* Brief *
The required output is the line that contains "relocated: pierścień [pomarańczowy]" plus every line after it in the listing below, copied exactly as it appears.

* Given data *
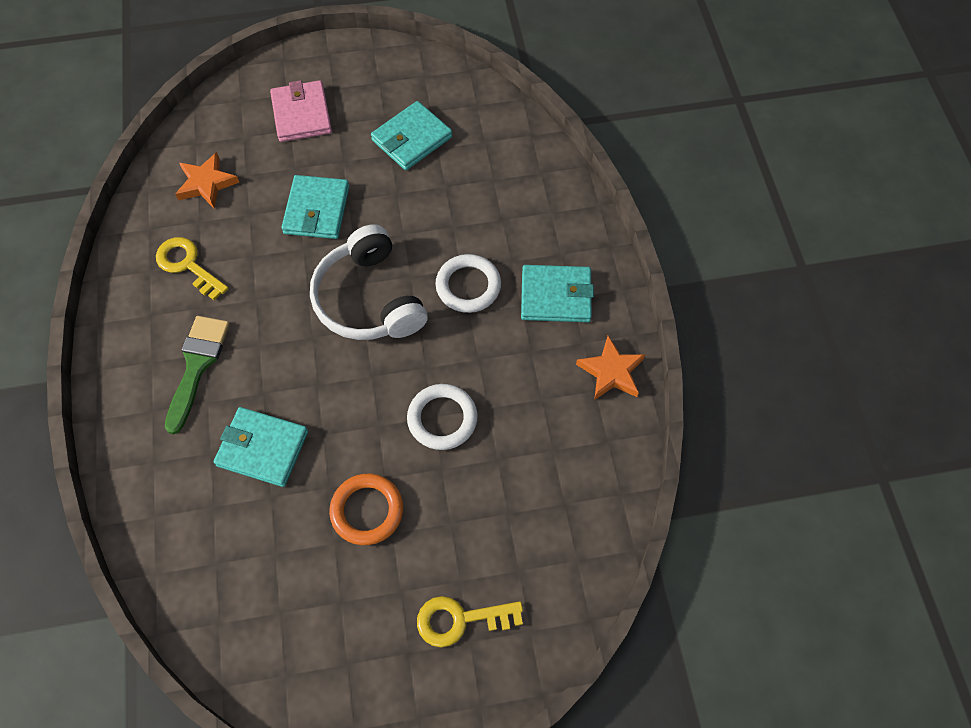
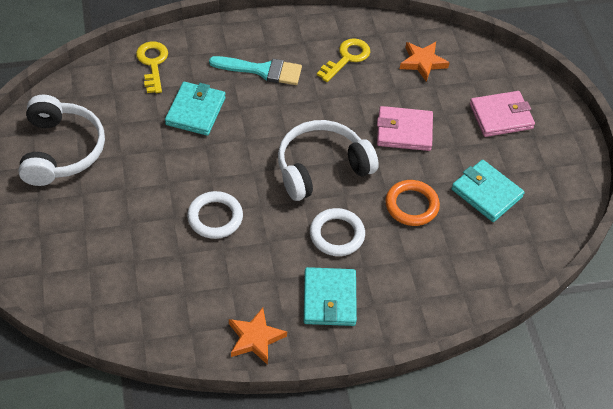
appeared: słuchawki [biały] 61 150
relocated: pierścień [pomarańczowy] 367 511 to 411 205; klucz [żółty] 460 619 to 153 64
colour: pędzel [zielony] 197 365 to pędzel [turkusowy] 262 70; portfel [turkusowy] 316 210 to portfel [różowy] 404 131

* Reply to the task *
relocated: pierścień [pomarańczowy] 367 511 to 411 205; klucz [żółty] 460 619 to 153 64
colour: pędzel [zielony] 197 365 to pędzel [turkusowy] 262 70; portfel [turkusowy] 316 210 to portfel [różowy] 404 131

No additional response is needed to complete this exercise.